> [Input]:

::::::::

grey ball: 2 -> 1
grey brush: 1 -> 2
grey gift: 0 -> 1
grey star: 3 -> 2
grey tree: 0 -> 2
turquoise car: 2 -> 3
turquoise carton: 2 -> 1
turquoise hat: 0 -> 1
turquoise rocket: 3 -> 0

::::::::

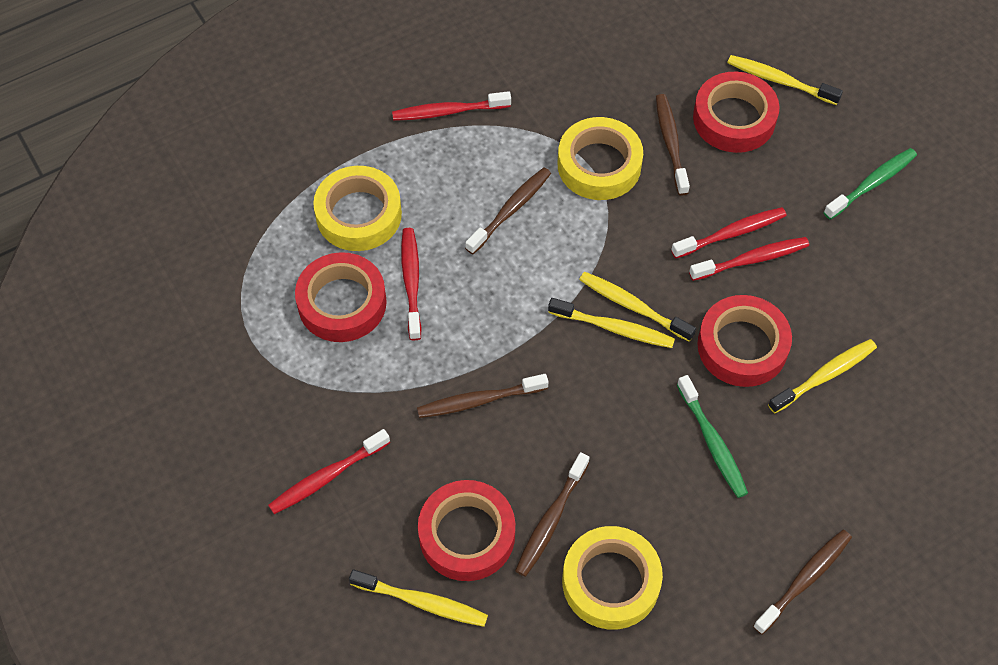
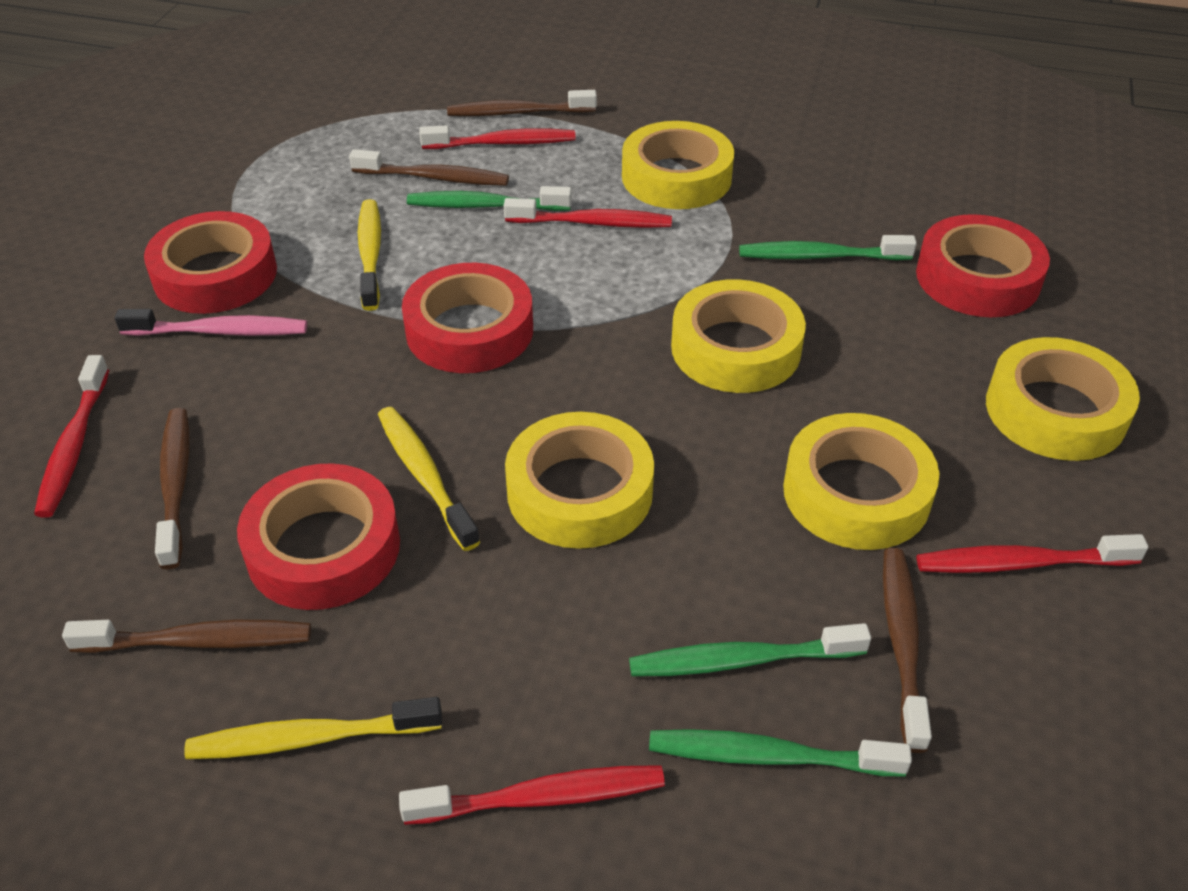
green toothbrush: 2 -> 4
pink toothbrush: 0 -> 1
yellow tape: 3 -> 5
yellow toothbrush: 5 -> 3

::::::::

> [Problem details]: What is the number of lines in the records that contain "grey"? Answer with it alone.

> [Answer section]: 5